> **Problem statement**
At the line with "IC1 pin in-: AMP -> LINE", start repeating the data, and continue line by line through the final line, exactly.

[[ Data listing open ]]

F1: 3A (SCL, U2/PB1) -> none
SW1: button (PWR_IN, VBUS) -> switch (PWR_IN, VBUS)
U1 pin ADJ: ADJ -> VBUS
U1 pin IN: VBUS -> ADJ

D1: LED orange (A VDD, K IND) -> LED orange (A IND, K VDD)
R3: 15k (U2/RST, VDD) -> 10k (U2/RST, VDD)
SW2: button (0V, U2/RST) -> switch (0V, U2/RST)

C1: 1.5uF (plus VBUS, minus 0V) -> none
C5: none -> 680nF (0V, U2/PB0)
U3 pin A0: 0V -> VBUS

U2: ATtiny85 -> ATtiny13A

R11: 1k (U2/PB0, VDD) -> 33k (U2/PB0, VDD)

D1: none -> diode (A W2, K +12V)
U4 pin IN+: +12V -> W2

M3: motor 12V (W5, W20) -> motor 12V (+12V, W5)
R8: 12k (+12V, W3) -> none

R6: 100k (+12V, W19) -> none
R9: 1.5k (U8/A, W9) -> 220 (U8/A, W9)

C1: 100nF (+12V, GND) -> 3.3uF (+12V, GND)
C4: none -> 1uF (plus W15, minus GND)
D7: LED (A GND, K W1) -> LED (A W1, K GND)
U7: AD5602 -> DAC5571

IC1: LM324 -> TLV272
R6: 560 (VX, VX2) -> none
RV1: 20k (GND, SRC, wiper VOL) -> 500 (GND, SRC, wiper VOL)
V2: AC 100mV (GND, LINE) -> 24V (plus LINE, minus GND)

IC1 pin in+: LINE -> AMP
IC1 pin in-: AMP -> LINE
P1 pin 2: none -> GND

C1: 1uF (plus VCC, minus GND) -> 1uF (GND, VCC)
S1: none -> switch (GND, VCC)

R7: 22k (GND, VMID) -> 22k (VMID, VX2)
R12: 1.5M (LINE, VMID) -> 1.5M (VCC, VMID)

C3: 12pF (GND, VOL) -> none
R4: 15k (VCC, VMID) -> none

[[ Data listing closed ]]

> **Solution for this task**
IC1 pin in-: AMP -> LINE
P1 pin 2: none -> GND

C1: 1uF (plus VCC, minus GND) -> 1uF (GND, VCC)
S1: none -> switch (GND, VCC)

R7: 22k (GND, VMID) -> 22k (VMID, VX2)
R12: 1.5M (LINE, VMID) -> 1.5M (VCC, VMID)

C3: 12pF (GND, VOL) -> none
R4: 15k (VCC, VMID) -> none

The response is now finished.